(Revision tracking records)
•••••
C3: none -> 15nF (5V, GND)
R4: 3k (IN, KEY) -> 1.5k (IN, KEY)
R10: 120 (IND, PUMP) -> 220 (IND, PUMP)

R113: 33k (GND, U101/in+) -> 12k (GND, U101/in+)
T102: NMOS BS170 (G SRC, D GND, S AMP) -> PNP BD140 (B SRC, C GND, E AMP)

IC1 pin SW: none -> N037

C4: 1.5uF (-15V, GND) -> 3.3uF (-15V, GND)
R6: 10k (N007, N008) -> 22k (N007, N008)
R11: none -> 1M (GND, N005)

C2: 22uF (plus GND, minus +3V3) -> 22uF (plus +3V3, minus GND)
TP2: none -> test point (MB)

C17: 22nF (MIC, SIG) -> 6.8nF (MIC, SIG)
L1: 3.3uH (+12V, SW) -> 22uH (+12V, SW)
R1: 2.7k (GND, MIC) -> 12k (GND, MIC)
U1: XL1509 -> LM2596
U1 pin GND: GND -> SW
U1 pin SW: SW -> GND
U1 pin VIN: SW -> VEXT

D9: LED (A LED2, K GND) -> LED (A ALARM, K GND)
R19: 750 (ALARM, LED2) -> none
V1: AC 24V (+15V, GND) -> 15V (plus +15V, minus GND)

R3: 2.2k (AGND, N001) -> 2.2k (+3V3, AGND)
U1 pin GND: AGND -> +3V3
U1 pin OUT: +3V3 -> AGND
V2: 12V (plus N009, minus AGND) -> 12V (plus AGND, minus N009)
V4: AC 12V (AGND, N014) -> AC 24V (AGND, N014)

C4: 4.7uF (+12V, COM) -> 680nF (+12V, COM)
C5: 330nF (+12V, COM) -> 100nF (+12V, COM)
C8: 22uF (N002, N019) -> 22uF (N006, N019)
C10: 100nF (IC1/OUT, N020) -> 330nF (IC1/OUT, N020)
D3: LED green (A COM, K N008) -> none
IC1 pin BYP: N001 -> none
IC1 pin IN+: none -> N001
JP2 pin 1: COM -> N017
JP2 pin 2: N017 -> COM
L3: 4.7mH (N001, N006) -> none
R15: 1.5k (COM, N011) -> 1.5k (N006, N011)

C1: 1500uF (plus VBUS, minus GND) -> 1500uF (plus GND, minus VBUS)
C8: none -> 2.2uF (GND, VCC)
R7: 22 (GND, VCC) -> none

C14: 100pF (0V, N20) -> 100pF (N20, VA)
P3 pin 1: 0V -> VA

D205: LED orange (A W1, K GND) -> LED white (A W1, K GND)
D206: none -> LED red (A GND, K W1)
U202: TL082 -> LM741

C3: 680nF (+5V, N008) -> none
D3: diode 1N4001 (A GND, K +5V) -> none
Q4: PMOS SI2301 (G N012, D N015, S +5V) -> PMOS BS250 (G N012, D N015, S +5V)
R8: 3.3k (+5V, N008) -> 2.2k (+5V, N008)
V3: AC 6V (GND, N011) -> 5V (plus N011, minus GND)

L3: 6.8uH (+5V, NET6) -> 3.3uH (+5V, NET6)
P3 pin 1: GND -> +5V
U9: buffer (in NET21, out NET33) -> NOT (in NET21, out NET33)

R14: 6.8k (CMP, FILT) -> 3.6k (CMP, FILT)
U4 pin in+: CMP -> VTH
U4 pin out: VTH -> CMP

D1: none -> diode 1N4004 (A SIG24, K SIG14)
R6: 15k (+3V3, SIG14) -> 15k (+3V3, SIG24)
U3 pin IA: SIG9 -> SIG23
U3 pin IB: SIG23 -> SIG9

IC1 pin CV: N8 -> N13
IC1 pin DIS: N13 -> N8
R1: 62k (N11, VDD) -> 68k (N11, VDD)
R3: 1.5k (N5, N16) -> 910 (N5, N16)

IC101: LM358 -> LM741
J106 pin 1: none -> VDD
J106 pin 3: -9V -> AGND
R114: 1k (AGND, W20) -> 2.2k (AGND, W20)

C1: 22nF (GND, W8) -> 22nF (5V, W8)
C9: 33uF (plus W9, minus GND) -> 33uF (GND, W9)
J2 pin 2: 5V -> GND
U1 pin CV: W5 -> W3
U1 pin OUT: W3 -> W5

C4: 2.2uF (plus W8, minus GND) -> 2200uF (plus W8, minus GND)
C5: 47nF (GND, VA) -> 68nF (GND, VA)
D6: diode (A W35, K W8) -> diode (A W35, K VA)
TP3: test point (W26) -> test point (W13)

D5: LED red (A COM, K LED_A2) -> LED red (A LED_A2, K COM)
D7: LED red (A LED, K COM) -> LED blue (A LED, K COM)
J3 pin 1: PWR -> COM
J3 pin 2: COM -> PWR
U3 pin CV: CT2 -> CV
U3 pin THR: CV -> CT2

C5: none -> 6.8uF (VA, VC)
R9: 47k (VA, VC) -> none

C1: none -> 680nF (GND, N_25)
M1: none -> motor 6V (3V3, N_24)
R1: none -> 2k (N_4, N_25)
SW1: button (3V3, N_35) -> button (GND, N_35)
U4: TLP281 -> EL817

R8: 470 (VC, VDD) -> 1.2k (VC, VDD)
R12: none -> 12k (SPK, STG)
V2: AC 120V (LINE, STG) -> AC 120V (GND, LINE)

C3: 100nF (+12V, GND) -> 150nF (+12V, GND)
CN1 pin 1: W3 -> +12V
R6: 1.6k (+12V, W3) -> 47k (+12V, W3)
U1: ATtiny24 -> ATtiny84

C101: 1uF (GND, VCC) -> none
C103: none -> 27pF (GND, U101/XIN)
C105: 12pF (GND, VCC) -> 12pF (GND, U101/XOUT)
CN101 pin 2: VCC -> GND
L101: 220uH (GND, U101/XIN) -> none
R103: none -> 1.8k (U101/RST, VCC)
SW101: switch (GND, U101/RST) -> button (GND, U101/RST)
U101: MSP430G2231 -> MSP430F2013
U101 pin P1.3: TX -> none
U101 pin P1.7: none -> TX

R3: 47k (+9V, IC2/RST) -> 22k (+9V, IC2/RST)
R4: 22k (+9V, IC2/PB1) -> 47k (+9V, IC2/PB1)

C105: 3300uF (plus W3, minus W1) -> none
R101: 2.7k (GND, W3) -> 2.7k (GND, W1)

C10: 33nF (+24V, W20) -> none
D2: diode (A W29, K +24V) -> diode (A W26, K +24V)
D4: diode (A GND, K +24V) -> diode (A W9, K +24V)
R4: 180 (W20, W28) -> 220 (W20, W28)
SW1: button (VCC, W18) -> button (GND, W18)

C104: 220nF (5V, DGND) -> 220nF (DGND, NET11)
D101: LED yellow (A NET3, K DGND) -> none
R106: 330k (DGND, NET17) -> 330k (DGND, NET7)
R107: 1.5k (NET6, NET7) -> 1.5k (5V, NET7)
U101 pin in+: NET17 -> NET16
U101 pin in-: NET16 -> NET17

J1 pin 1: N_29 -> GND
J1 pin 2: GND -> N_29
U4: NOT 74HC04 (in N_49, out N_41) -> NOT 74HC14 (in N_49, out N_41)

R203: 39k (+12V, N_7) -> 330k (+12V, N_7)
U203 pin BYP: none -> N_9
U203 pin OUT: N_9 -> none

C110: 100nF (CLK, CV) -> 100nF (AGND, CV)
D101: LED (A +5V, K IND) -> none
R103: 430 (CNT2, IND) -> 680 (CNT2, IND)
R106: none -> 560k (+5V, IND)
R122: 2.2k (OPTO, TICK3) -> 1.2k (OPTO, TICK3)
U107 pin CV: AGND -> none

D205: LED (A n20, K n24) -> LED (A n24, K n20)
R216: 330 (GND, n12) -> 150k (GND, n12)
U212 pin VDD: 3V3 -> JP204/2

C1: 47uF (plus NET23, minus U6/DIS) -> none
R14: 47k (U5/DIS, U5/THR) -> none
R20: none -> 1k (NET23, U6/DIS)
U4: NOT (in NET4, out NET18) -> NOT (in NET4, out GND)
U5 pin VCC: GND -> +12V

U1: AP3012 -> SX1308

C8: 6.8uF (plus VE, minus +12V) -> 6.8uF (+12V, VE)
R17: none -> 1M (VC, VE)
•••••
** Exercise requirements **
Could you return exactly the lines above from the line with "U4 pin in+: CMP -> VTH" to the line with "V2: AC 120V", both included, and nothing else?

** Solution for this exercise **
U4 pin in+: CMP -> VTH
U4 pin out: VTH -> CMP

D1: none -> diode 1N4004 (A SIG24, K SIG14)
R6: 15k (+3V3, SIG14) -> 15k (+3V3, SIG24)
U3 pin IA: SIG9 -> SIG23
U3 pin IB: SIG23 -> SIG9

IC1 pin CV: N8 -> N13
IC1 pin DIS: N13 -> N8
R1: 62k (N11, VDD) -> 68k (N11, VDD)
R3: 1.5k (N5, N16) -> 910 (N5, N16)

IC101: LM358 -> LM741
J106 pin 1: none -> VDD
J106 pin 3: -9V -> AGND
R114: 1k (AGND, W20) -> 2.2k (AGND, W20)

C1: 22nF (GND, W8) -> 22nF (5V, W8)
C9: 33uF (plus W9, minus GND) -> 33uF (GND, W9)
J2 pin 2: 5V -> GND
U1 pin CV: W5 -> W3
U1 pin OUT: W3 -> W5

C4: 2.2uF (plus W8, minus GND) -> 2200uF (plus W8, minus GND)
C5: 47nF (GND, VA) -> 68nF (GND, VA)
D6: diode (A W35, K W8) -> diode (A W35, K VA)
TP3: test point (W26) -> test point (W13)

D5: LED red (A COM, K LED_A2) -> LED red (A LED_A2, K COM)
D7: LED red (A LED, K COM) -> LED blue (A LED, K COM)
J3 pin 1: PWR -> COM
J3 pin 2: COM -> PWR
U3 pin CV: CT2 -> CV
U3 pin THR: CV -> CT2

C5: none -> 6.8uF (VA, VC)
R9: 47k (VA, VC) -> none

C1: none -> 680nF (GND, N_25)
M1: none -> motor 6V (3V3, N_24)
R1: none -> 2k (N_4, N_25)
SW1: button (3V3, N_35) -> button (GND, N_35)
U4: TLP281 -> EL817

R8: 470 (VC, VDD) -> 1.2k (VC, VDD)
R12: none -> 12k (SPK, STG)
V2: AC 120V (LINE, STG) -> AC 120V (GND, LINE)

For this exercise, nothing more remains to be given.